Input data START

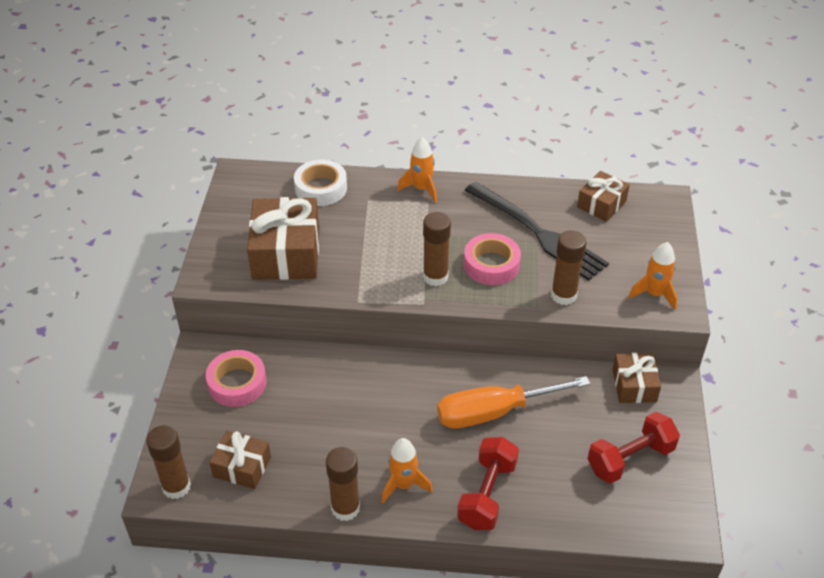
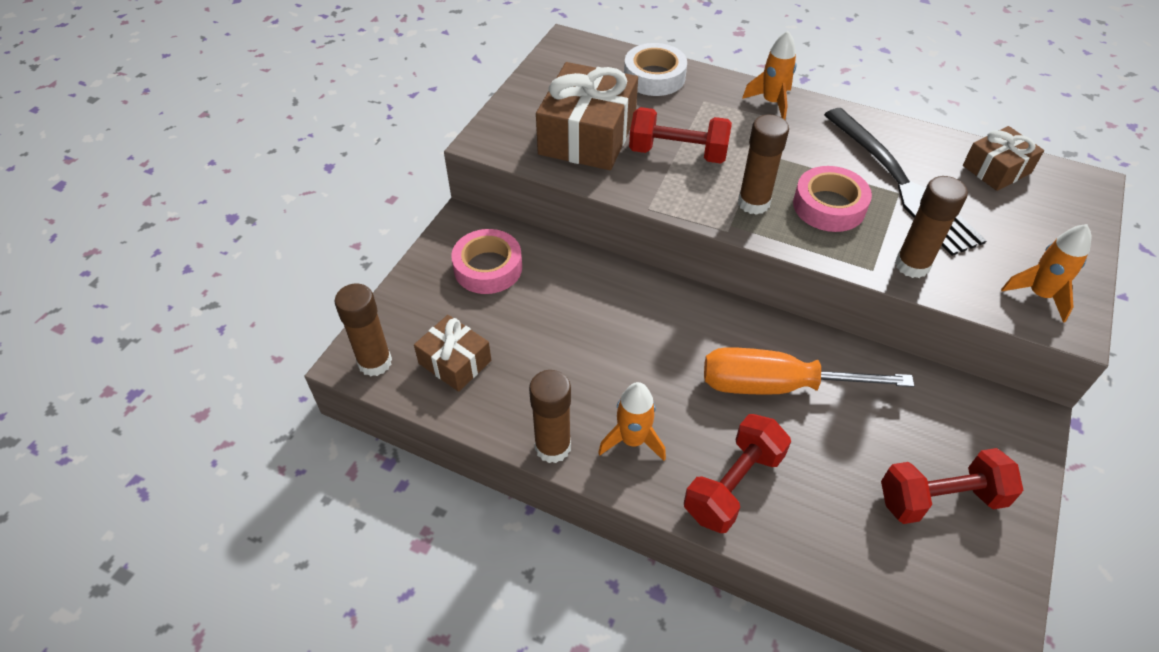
camera: 20 degrees right, 5 degrees up
(363, 250) = (678, 153): none -> red dumbbell
(634, 385) = (973, 405): brown gift -> none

Input data END

* Try it:
Every line of the listing that includes the word "none" must be copied.

* Answer for this exercise:
(363, 250) = (678, 153): none -> red dumbbell
(634, 385) = (973, 405): brown gift -> none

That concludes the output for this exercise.